*** INFORMATION GIVEN ***

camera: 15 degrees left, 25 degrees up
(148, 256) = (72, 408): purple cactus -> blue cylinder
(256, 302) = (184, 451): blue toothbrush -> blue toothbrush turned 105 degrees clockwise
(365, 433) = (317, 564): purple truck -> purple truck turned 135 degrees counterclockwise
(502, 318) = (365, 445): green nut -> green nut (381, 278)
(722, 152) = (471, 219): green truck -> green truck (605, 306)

***
*** INFORMATION GIVEN ***

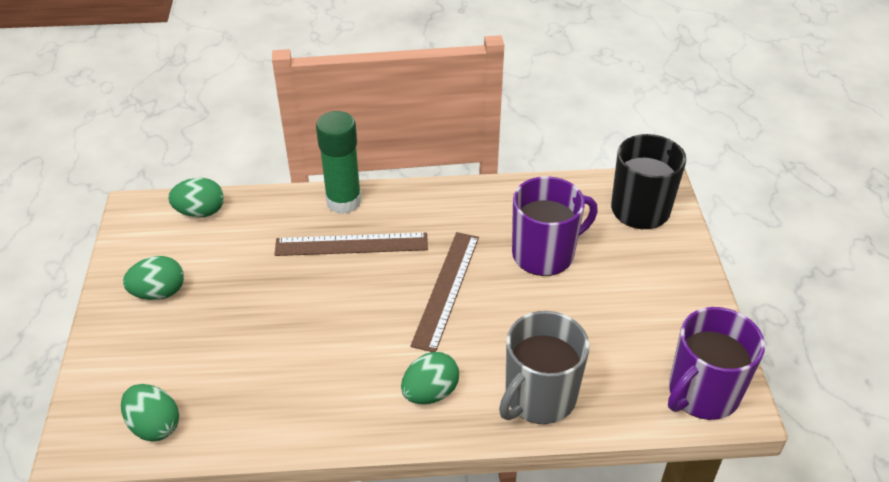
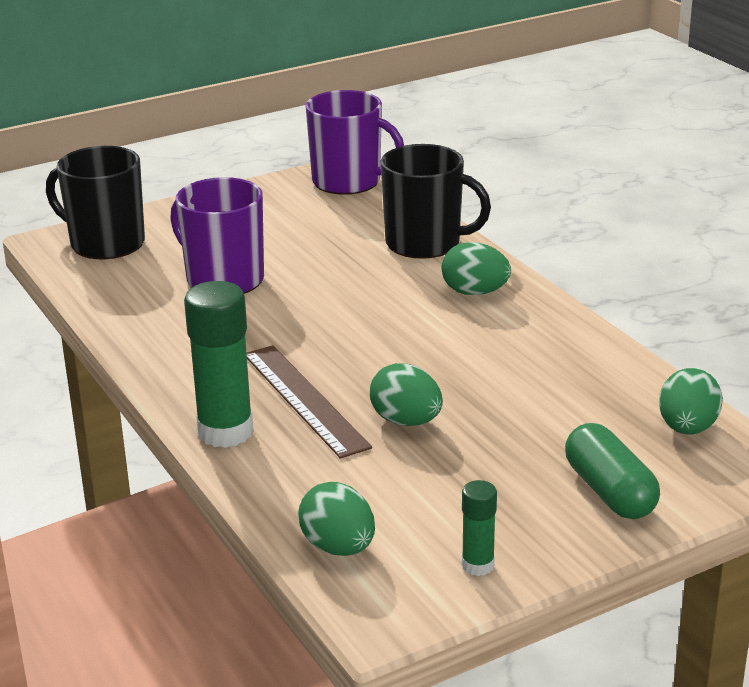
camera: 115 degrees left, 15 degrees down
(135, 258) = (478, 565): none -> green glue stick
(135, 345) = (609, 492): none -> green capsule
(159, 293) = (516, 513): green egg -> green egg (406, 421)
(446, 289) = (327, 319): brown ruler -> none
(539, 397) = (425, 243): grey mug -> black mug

***

# EXERCISE:
All lines of the records above with the word "camera" in them are to be copied.

# RESULT FOR THIS EXERCISE:
camera: 15 degrees left, 25 degrees up
camera: 115 degrees left, 15 degrees down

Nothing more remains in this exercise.